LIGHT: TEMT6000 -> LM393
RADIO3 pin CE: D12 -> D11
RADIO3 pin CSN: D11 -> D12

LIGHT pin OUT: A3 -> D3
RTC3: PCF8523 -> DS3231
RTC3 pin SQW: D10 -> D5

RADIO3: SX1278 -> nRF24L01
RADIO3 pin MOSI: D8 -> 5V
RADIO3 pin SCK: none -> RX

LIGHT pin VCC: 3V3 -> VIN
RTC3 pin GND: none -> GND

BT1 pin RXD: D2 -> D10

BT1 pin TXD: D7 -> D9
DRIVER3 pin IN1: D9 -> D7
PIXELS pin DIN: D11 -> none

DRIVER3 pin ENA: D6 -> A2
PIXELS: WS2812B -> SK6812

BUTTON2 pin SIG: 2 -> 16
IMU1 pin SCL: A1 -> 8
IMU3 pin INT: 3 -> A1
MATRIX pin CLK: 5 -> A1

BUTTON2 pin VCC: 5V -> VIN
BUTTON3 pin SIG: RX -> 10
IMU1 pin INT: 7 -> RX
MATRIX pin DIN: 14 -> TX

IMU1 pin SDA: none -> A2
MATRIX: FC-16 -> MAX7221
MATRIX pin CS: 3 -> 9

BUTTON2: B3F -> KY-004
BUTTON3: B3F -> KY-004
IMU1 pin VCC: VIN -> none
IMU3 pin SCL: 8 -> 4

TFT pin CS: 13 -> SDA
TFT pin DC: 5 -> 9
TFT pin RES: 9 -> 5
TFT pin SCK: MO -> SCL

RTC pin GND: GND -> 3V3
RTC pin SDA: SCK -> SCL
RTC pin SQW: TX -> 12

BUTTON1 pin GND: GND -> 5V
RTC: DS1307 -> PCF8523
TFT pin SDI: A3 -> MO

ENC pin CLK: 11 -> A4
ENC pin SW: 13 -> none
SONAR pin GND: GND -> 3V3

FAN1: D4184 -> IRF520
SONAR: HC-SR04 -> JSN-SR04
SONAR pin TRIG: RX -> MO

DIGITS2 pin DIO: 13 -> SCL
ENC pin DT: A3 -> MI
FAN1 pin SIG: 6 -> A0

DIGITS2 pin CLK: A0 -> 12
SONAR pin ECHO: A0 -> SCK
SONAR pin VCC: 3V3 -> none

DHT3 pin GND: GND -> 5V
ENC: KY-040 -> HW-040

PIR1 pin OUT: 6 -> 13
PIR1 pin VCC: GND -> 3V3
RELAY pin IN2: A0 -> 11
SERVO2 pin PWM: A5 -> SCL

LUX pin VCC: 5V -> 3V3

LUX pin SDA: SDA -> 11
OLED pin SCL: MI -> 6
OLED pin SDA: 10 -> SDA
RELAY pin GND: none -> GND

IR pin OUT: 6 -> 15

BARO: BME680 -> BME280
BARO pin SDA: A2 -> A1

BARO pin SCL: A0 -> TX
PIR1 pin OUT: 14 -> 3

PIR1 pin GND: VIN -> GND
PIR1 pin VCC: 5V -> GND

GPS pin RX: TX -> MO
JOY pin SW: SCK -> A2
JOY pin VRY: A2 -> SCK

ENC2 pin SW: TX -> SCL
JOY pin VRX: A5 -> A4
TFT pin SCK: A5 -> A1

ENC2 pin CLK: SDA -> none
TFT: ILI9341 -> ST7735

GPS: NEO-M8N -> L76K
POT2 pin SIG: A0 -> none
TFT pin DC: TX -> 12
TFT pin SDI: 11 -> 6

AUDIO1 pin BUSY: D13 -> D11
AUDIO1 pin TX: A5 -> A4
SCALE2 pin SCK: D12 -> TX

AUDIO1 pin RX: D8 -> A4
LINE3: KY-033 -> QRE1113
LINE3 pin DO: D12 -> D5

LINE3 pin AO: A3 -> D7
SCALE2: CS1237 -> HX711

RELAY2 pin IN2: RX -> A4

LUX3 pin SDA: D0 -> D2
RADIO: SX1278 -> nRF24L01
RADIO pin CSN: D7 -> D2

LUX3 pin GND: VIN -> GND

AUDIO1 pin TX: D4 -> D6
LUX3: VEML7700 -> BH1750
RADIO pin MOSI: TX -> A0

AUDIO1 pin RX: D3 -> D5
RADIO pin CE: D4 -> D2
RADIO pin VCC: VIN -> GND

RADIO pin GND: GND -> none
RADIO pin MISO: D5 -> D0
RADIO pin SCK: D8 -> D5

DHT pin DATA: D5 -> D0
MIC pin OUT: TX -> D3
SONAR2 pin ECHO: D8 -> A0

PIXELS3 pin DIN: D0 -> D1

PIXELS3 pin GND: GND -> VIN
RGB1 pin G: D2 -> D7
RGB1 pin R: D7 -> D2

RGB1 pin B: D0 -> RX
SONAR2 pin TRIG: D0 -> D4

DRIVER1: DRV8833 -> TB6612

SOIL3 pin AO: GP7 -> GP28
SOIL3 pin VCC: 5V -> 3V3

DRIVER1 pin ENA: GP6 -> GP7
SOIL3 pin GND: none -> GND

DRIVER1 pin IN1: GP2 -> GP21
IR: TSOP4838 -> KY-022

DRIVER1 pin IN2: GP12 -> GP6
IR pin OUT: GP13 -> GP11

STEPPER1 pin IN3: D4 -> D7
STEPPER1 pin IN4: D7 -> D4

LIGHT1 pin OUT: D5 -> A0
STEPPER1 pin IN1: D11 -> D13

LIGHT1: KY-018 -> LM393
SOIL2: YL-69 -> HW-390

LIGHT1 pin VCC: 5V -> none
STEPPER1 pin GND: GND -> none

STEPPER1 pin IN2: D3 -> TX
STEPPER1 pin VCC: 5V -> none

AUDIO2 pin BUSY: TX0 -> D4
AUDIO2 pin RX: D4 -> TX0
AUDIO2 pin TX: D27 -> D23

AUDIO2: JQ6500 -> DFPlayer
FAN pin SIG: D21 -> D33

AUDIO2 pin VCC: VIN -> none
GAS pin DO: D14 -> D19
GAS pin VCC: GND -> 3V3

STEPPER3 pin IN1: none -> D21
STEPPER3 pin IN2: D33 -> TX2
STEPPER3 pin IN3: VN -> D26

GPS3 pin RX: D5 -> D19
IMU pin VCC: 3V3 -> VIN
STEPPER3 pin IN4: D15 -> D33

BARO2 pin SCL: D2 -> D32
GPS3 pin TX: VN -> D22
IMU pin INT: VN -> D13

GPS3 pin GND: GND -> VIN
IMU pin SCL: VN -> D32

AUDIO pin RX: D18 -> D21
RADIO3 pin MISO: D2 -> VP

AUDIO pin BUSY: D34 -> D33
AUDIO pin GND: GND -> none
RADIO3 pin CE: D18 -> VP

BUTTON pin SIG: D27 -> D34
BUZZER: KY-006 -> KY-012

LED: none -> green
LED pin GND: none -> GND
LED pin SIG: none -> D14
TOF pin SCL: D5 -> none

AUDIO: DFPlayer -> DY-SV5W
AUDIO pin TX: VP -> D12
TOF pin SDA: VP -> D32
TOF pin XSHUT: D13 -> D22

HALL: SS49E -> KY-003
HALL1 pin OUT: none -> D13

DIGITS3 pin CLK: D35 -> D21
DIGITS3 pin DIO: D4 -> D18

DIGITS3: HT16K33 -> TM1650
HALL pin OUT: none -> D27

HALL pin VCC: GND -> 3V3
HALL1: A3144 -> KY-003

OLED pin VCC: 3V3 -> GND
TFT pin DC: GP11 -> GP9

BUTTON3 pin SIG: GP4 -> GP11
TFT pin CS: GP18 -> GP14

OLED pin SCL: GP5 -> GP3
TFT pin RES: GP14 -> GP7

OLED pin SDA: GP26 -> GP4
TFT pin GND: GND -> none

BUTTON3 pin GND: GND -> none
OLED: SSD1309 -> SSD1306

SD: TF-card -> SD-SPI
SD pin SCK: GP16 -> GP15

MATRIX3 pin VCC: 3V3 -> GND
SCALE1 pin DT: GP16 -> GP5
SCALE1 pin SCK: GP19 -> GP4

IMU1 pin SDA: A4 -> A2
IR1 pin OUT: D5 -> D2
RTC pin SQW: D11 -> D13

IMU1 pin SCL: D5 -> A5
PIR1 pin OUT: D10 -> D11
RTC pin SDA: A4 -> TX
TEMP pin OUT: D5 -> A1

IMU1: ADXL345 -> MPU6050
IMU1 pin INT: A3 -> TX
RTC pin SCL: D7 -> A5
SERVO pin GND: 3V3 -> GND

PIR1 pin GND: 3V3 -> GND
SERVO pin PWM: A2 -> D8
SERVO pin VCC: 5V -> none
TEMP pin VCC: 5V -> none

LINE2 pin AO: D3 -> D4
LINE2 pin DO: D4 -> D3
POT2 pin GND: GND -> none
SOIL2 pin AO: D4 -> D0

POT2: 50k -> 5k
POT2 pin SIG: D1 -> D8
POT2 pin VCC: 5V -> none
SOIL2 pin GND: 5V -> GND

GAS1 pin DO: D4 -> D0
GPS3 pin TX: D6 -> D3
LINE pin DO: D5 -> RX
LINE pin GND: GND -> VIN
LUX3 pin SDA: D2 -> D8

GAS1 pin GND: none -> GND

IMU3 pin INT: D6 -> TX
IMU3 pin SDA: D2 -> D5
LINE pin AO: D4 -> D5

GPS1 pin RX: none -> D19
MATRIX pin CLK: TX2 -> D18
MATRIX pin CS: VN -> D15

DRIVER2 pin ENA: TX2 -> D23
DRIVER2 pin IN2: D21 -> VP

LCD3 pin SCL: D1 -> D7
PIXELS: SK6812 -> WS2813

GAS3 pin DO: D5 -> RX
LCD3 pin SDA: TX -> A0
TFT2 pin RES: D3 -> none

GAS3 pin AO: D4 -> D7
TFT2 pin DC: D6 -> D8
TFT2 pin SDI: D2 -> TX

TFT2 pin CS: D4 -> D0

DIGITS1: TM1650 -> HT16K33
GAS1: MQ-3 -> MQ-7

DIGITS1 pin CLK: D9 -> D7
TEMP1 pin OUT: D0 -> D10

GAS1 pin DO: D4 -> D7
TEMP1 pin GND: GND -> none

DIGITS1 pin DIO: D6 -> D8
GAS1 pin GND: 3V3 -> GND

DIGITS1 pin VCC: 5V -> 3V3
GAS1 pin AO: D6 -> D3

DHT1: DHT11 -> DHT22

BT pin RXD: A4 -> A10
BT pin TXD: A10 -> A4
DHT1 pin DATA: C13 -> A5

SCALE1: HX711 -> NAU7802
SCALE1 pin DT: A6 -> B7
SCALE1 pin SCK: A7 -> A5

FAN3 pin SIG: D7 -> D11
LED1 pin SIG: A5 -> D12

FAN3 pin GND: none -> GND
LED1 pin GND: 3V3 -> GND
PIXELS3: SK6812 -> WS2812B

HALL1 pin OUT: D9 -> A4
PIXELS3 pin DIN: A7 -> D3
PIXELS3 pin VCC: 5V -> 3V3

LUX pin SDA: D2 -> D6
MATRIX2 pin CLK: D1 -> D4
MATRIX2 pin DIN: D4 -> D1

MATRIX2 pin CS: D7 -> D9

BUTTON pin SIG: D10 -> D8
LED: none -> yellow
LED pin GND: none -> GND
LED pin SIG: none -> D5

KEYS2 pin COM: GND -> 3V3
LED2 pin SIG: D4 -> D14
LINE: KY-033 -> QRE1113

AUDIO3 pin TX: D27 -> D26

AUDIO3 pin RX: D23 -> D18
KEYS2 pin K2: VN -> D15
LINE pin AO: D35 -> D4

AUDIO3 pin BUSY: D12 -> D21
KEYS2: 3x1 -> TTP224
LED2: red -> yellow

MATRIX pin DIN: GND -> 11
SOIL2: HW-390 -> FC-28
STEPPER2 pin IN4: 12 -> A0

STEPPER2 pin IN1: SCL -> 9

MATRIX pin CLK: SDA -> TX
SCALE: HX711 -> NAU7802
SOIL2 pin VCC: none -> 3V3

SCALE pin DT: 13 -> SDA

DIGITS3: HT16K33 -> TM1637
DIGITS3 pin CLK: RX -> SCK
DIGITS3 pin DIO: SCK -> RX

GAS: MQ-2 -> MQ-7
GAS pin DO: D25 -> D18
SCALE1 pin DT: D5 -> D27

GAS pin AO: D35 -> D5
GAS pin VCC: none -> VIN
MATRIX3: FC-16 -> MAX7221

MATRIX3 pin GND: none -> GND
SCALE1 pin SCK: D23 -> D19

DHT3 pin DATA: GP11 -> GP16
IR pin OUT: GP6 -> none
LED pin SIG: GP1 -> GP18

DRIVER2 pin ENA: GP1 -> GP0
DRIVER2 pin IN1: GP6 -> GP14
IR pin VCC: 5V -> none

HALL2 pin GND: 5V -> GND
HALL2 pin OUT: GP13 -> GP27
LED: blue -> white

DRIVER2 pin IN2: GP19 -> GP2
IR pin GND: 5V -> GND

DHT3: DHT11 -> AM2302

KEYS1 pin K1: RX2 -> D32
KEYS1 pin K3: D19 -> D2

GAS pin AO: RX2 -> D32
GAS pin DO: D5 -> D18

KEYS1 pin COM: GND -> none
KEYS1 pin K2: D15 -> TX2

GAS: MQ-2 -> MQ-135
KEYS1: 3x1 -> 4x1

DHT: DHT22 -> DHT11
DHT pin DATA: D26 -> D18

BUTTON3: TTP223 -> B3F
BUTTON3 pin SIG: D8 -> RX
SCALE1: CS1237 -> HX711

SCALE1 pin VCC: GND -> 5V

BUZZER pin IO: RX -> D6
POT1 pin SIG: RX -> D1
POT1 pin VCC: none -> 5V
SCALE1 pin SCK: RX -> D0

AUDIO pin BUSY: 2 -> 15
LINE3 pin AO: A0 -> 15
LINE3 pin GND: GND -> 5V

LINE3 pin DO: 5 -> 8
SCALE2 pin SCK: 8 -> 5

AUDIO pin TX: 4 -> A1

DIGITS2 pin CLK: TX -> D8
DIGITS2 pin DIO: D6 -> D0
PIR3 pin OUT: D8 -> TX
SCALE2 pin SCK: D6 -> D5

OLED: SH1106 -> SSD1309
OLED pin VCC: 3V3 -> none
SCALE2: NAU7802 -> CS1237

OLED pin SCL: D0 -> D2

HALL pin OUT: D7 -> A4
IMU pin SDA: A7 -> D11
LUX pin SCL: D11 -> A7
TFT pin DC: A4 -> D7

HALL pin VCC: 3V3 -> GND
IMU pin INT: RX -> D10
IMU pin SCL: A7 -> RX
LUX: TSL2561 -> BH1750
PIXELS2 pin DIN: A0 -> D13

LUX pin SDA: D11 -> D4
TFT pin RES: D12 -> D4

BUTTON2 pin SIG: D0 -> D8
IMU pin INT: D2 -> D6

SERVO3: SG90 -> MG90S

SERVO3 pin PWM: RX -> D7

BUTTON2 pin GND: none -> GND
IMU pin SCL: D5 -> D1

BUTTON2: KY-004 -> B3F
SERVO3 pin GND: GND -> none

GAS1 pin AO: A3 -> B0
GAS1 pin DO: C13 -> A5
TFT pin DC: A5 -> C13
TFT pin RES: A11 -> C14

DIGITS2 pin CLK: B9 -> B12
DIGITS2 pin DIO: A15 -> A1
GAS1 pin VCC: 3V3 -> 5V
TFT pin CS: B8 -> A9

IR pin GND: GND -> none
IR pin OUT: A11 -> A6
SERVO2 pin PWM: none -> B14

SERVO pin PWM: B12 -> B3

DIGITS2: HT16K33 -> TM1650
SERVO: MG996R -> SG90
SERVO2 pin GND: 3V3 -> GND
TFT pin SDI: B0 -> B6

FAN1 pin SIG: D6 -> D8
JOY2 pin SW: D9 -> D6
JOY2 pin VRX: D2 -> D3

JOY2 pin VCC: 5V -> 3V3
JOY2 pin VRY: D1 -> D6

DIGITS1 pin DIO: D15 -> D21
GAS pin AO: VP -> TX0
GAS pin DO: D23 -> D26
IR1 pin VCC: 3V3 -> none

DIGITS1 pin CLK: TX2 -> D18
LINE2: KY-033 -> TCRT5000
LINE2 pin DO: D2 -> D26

**Prompt:** Take the line above containing "BT pin RXD: A4 -> A10", the line containing "MATRIX pin DIN: GND -> 11", and all lines in between, and copy them exactly without anything else.

**Exercise answer:**
BT pin RXD: A4 -> A10
BT pin TXD: A10 -> A4
DHT1 pin DATA: C13 -> A5

SCALE1: HX711 -> NAU7802
SCALE1 pin DT: A6 -> B7
SCALE1 pin SCK: A7 -> A5

FAN3 pin SIG: D7 -> D11
LED1 pin SIG: A5 -> D12

FAN3 pin GND: none -> GND
LED1 pin GND: 3V3 -> GND
PIXELS3: SK6812 -> WS2812B

HALL1 pin OUT: D9 -> A4
PIXELS3 pin DIN: A7 -> D3
PIXELS3 pin VCC: 5V -> 3V3

LUX pin SDA: D2 -> D6
MATRIX2 pin CLK: D1 -> D4
MATRIX2 pin DIN: D4 -> D1

MATRIX2 pin CS: D7 -> D9

BUTTON pin SIG: D10 -> D8
LED: none -> yellow
LED pin GND: none -> GND
LED pin SIG: none -> D5

KEYS2 pin COM: GND -> 3V3
LED2 pin SIG: D4 -> D14
LINE: KY-033 -> QRE1113

AUDIO3 pin TX: D27 -> D26

AUDIO3 pin RX: D23 -> D18
KEYS2 pin K2: VN -> D15
LINE pin AO: D35 -> D4

AUDIO3 pin BUSY: D12 -> D21
KEYS2: 3x1 -> TTP224
LED2: red -> yellow

MATRIX pin DIN: GND -> 11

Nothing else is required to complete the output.